• **Task to carry out**:
Of all the entries below, only the lines from the one with "camera: 120 degrees left, 5 degrees up" up to and including the one with "(532, 418) = (514, 153): green" are to be duplicated exactly.

• **Data provided**:
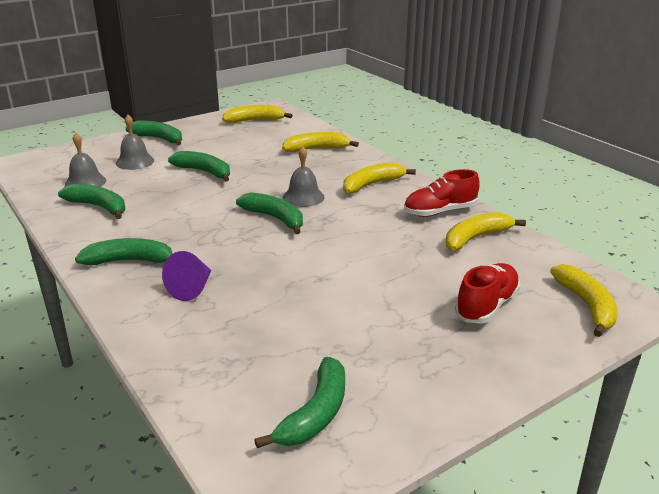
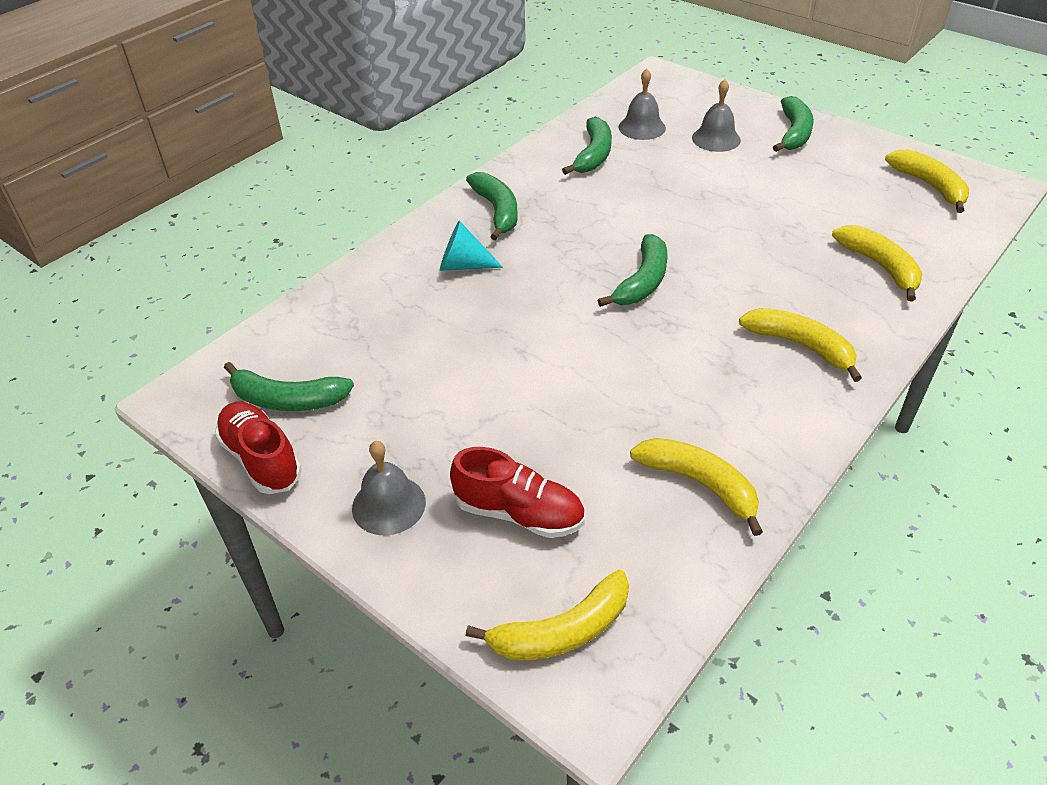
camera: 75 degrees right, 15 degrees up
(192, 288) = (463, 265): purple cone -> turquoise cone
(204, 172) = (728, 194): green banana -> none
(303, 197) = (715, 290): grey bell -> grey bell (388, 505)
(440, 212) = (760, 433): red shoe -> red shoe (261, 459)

--

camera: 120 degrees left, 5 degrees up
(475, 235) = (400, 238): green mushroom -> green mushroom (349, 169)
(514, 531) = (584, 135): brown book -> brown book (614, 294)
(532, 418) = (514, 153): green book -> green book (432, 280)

* * *

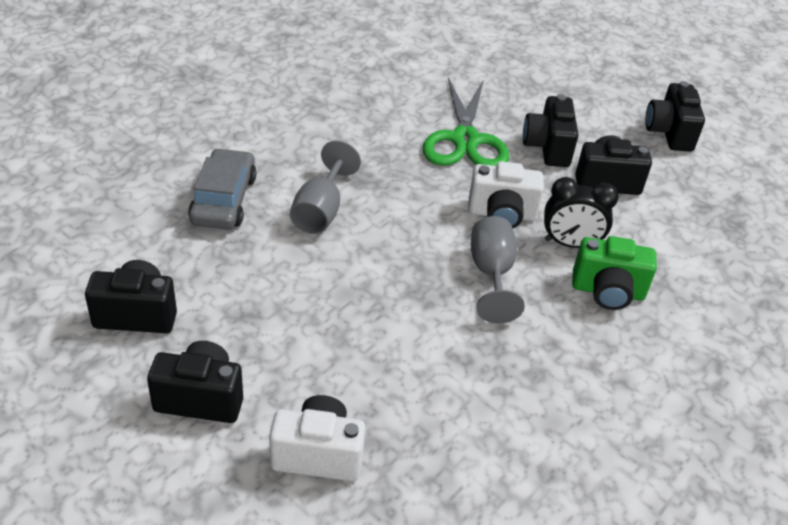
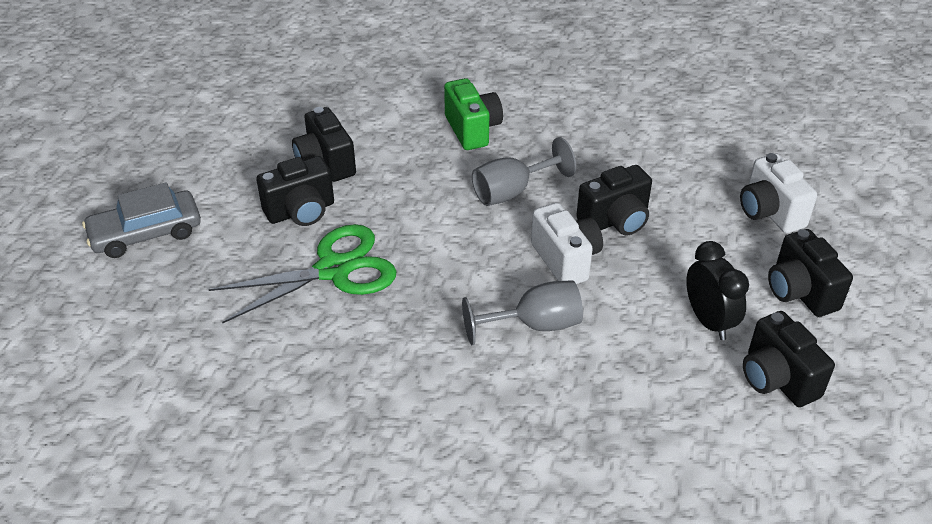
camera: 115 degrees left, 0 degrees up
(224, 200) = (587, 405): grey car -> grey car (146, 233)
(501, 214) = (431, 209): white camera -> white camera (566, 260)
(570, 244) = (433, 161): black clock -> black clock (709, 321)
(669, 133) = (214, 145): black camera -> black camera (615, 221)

• **Task answer**:
camera: 120 degrees left, 5 degrees up
(475, 235) = (400, 238): green mushroom -> green mushroom (349, 169)
(514, 531) = (584, 135): brown book -> brown book (614, 294)
(532, 418) = (514, 153): green book -> green book (432, 280)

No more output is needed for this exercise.